▶ [What needs to be done]:
With all images omitted, write out the records word for word.

▶ [Records shown]:
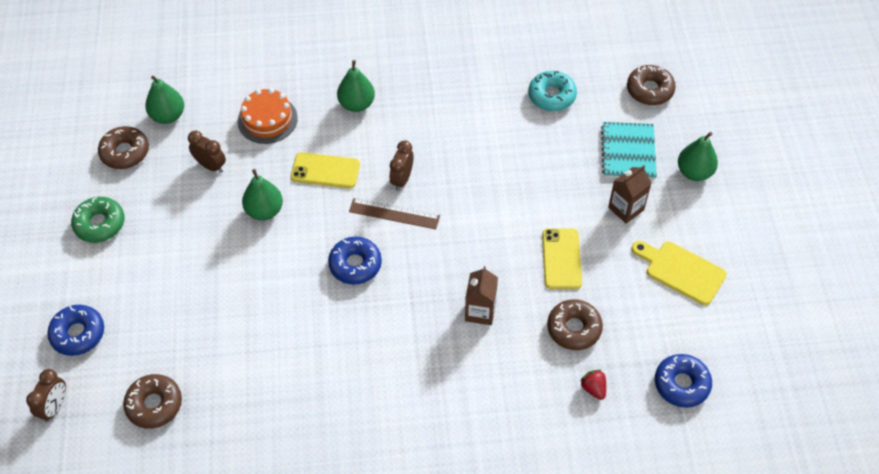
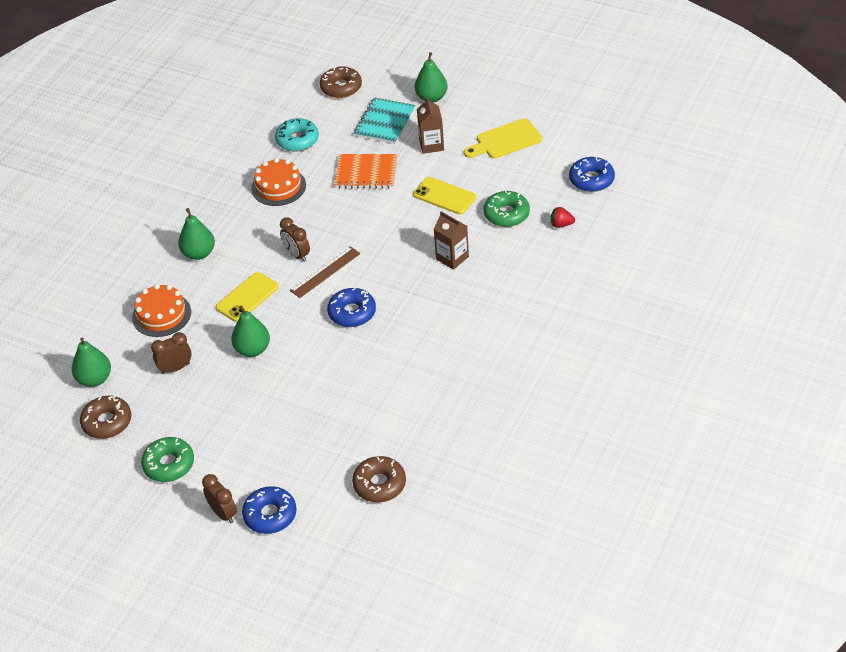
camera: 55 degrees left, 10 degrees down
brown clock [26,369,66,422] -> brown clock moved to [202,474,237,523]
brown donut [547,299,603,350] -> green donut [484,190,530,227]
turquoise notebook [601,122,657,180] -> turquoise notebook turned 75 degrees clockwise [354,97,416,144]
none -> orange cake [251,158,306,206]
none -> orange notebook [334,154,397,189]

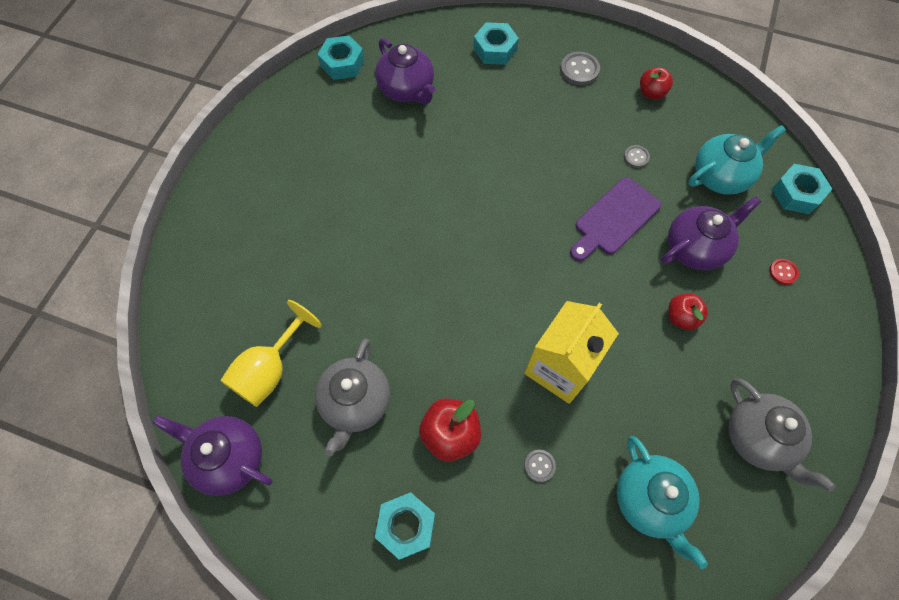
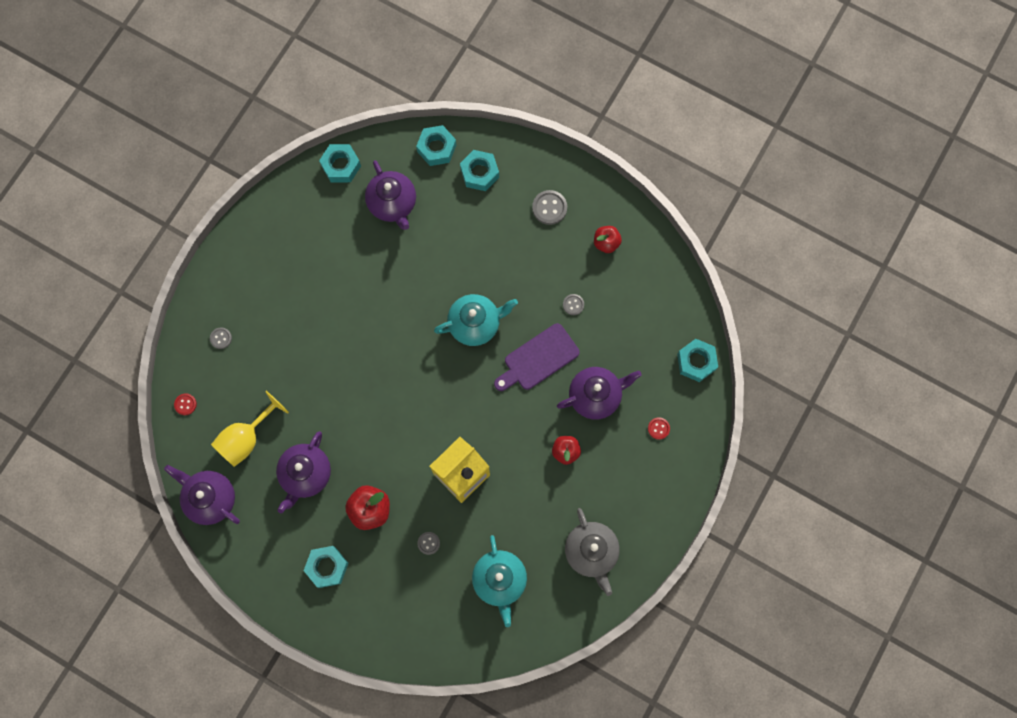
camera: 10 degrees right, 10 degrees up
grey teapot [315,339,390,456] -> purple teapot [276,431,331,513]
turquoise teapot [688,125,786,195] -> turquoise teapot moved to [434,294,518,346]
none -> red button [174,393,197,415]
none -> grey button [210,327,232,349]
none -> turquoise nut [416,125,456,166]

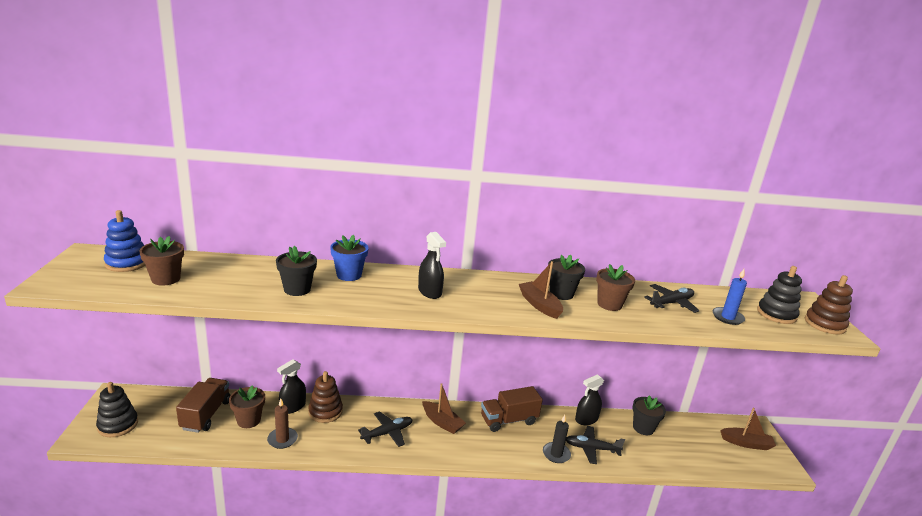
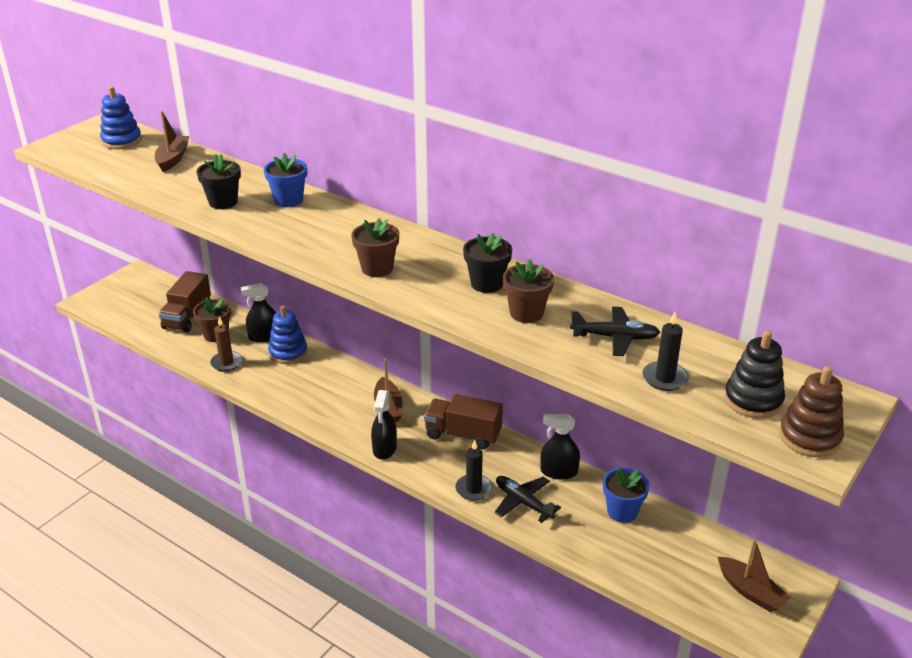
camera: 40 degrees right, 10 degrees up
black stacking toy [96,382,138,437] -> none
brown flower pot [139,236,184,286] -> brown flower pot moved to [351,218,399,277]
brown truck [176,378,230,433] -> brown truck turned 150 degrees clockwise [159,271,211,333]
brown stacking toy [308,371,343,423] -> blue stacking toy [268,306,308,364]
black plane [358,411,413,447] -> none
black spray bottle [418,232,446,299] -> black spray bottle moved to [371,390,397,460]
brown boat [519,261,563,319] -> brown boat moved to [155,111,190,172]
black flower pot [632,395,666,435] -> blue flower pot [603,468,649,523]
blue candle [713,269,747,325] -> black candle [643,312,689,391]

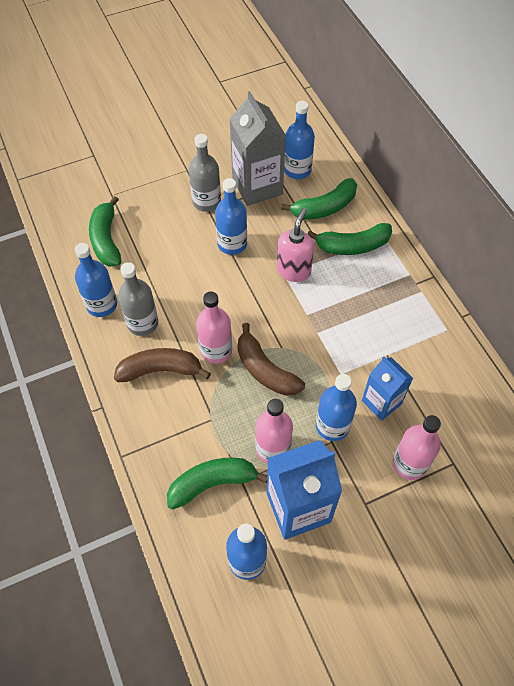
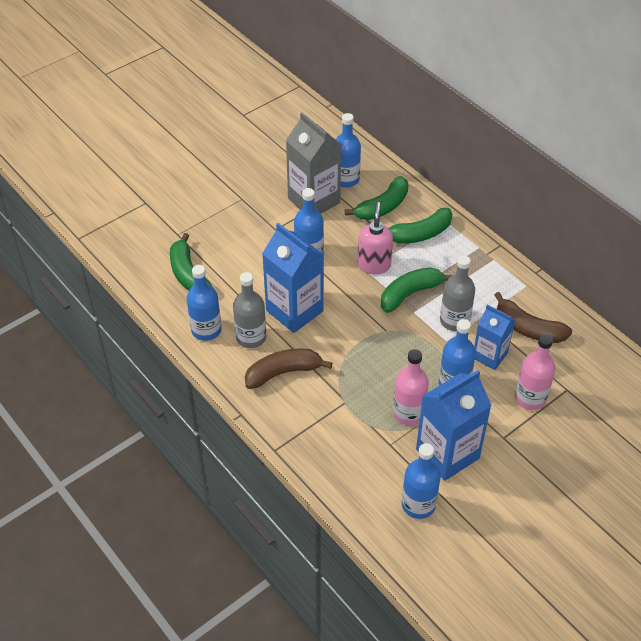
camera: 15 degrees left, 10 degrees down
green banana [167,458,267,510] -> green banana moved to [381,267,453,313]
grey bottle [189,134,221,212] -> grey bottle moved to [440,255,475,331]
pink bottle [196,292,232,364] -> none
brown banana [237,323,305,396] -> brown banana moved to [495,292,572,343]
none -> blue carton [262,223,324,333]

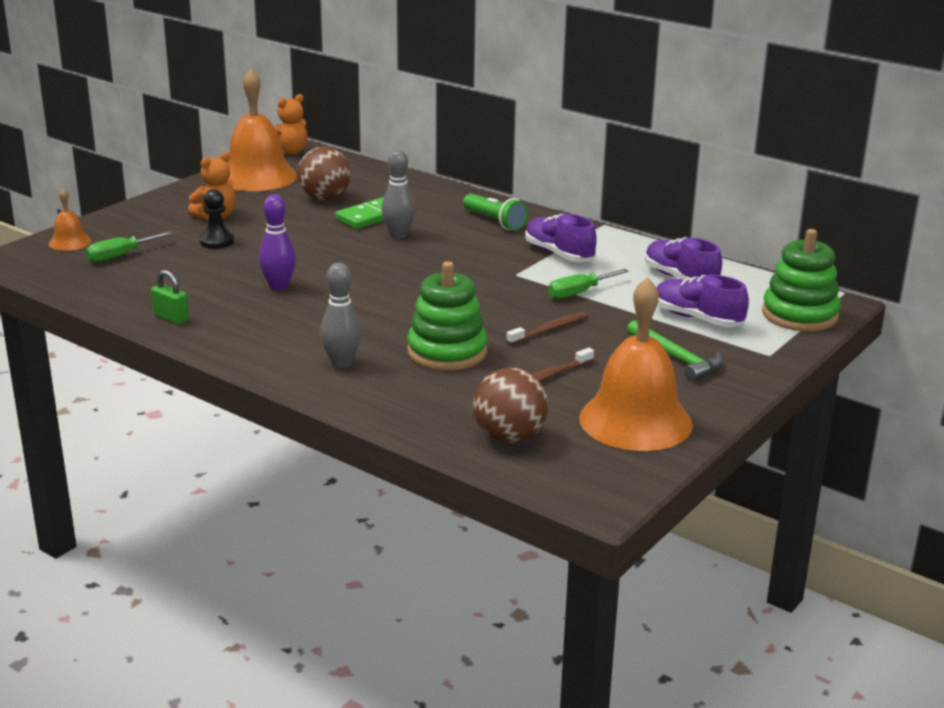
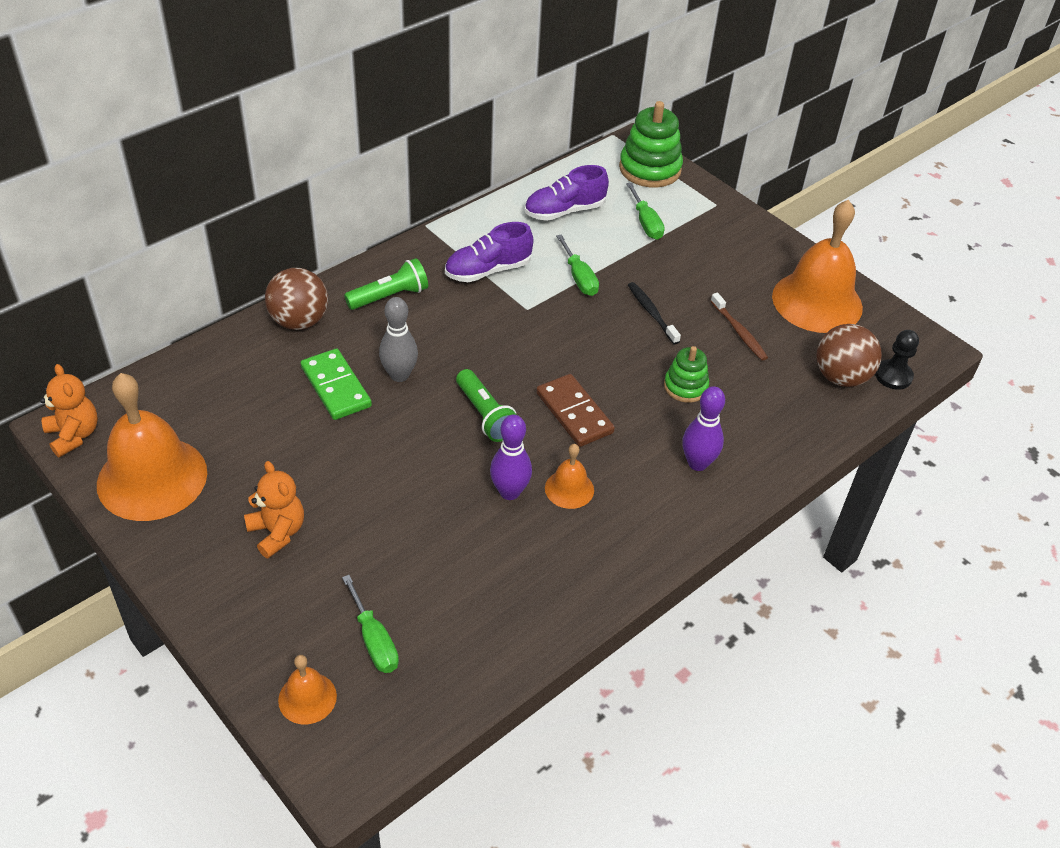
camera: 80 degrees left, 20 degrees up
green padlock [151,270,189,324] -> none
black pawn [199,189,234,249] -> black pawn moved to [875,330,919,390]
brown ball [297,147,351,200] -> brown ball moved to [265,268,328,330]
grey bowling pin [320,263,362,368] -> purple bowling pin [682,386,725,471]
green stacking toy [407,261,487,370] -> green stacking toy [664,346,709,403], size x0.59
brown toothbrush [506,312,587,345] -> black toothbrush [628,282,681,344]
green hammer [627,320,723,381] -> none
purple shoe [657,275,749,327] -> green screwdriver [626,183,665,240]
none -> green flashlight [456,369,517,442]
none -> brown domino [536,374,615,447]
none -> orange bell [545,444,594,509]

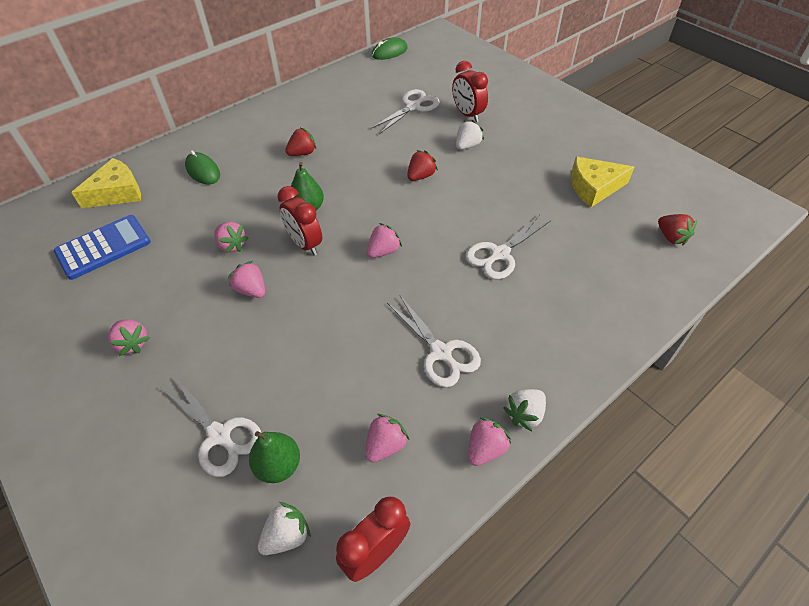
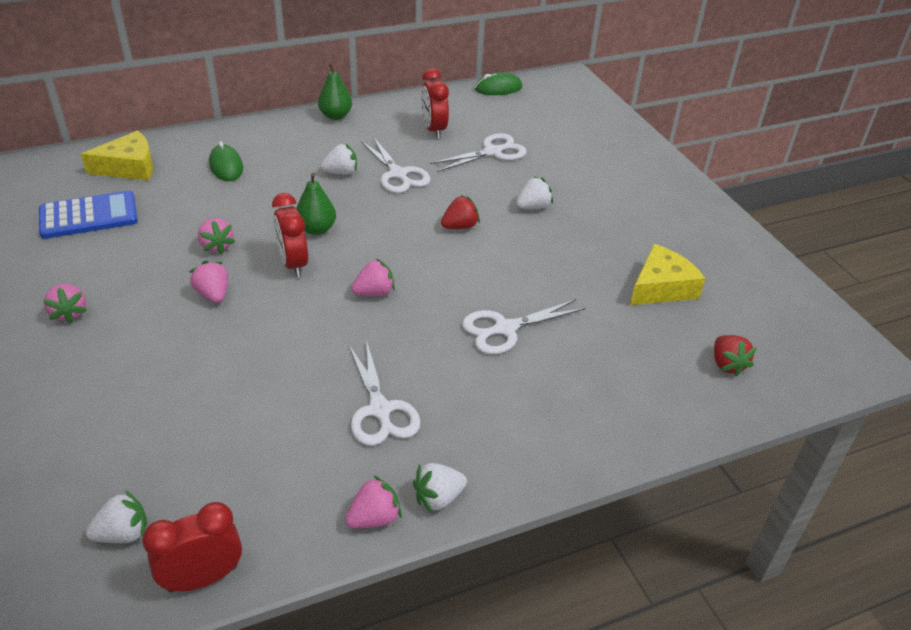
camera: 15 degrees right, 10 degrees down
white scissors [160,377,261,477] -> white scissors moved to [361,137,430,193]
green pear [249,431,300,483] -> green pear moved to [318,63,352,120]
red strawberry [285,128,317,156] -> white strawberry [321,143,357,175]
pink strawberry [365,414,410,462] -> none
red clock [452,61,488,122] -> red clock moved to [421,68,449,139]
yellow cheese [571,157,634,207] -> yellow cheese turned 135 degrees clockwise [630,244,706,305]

▶ [Worked solution]:
camera: 55 degrees left, 10 degrees down
brown clock [26,369,66,422] -> brown clock moved to [202,474,237,523]
brown donut [547,299,603,350] -> green donut [484,190,530,227]
turquoise notebook [601,122,657,180] -> turquoise notebook turned 75 degrees clockwise [354,97,416,144]
none -> orange cake [251,158,306,206]
none -> orange notebook [334,154,397,189]

camera: 10 degrees right, 10 degrees up
grey teapot [315,339,390,456] -> purple teapot [276,431,331,513]
turquoise teapot [688,125,786,195] -> turquoise teapot moved to [434,294,518,346]
none -> red button [174,393,197,415]
none -> grey button [210,327,232,349]
none -> turquoise nut [416,125,456,166]

camera: 40 degrees right, 10 degrees up
black stacking toy [96,382,138,437] -> none
brown flower pot [139,236,184,286] -> brown flower pot moved to [351,218,399,277]
brown truck [176,378,230,433] -> brown truck turned 150 degrees clockwise [159,271,211,333]
brown stacking toy [308,371,343,423] -> blue stacking toy [268,306,308,364]
black plane [358,411,413,447] -> none
black spray bottle [418,232,446,299] -> black spray bottle moved to [371,390,397,460]
brown boat [519,261,563,319] -> brown boat moved to [155,111,190,172]
black flower pot [632,395,666,435] -> blue flower pot [603,468,649,523]
blue candle [713,269,747,325] -> black candle [643,312,689,391]

camera: 15 degrees left, 10 degrees down
green banana [167,458,267,510] -> green banana moved to [381,267,453,313]
grey bottle [189,134,221,212] -> grey bottle moved to [440,255,475,331]
pink bottle [196,292,232,364] -> none
brown banana [237,323,305,396] -> brown banana moved to [495,292,572,343]
none -> blue carton [262,223,324,333]

camera: 80 degrees left, 20 degrees up
green padlock [151,270,189,324] -> none
black pawn [199,189,234,249] -> black pawn moved to [875,330,919,390]
brown ball [297,147,351,200] -> brown ball moved to [265,268,328,330]
grey bowling pin [320,263,362,368] -> purple bowling pin [682,386,725,471]
green stacking toy [407,261,487,370] -> green stacking toy [664,346,709,403], size x0.59
brown toothbrush [506,312,587,345] -> black toothbrush [628,282,681,344]
green hammer [627,320,723,381] -> none
purple shoe [657,275,749,327] -> green screwdriver [626,183,665,240]
none -> green flashlight [456,369,517,442]
none -> brown domino [536,374,615,447]
none -> orange bell [545,444,594,509]

camera: 15 degrees right, 10 degrees down
white scissors [160,377,261,477] -> white scissors moved to [361,137,430,193]
green pear [249,431,300,483] -> green pear moved to [318,63,352,120]
red strawberry [285,128,317,156] -> white strawberry [321,143,357,175]
pink strawberry [365,414,410,462] -> none
red clock [452,61,488,122] -> red clock moved to [421,68,449,139]
yellow cheese [571,157,634,207] -> yellow cheese turned 135 degrees clockwise [630,244,706,305]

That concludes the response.